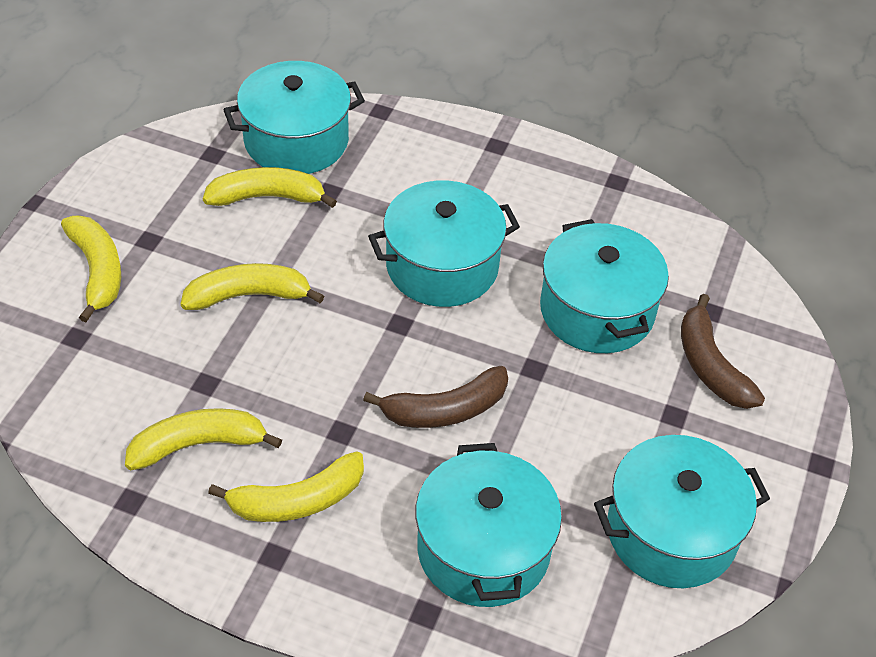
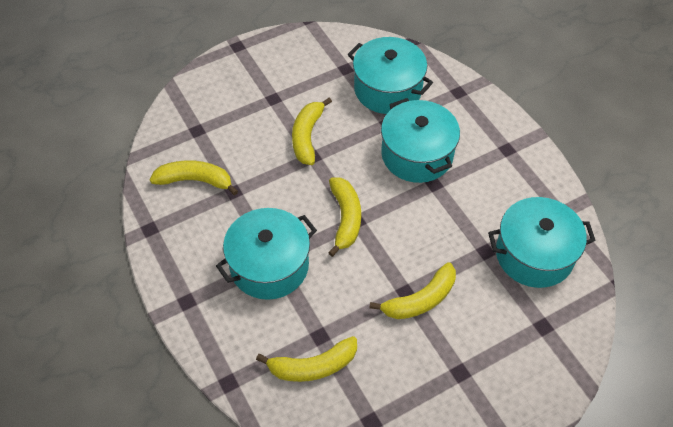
brown banana: 2 -> 0
turquoise pot: 5 -> 4

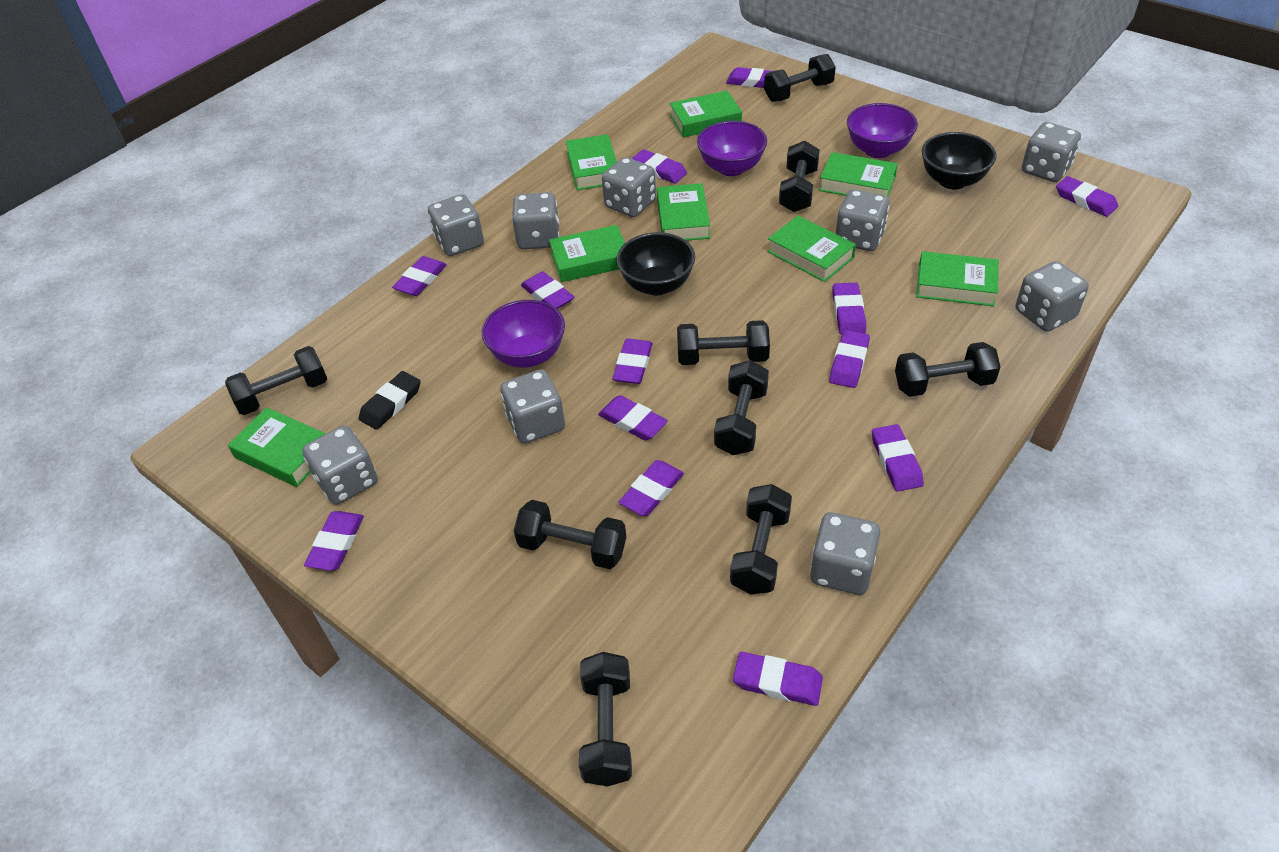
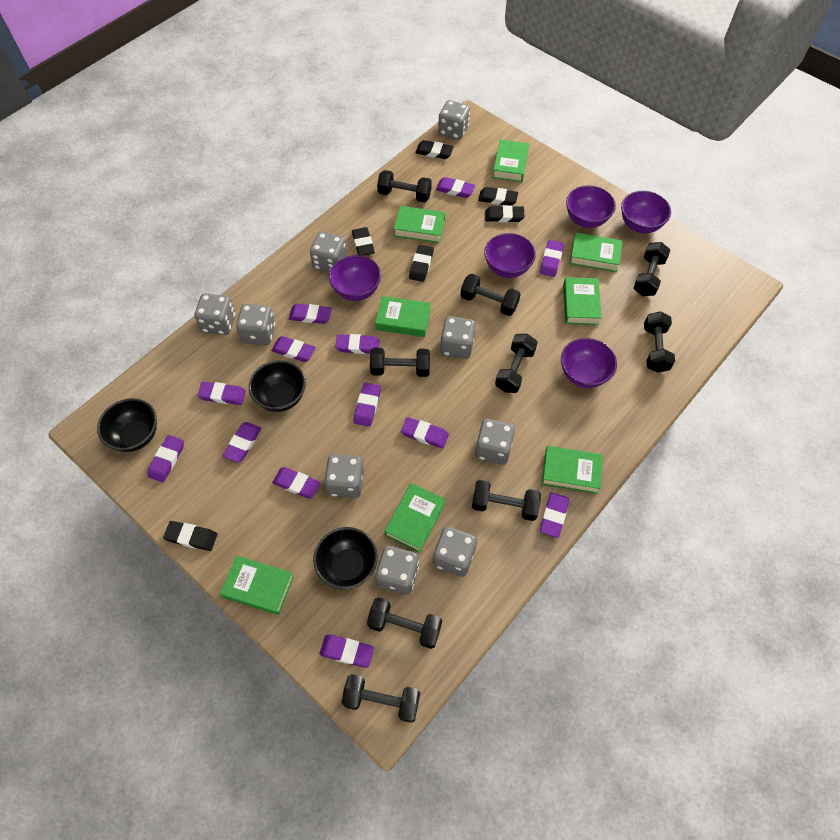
black bowl: 2 -> 3
black eraser: 1 -> 6
purple bowl: 3 -> 5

* _Problem details_:
Please copy the data above word for word, but only from the line that contains "turquoise pot: 5 -> 4" through the final line, both included, and without the pictures.

* _The answer_:
turquoise pot: 5 -> 4

black bowl: 2 -> 3
black eraser: 1 -> 6
purple bowl: 3 -> 5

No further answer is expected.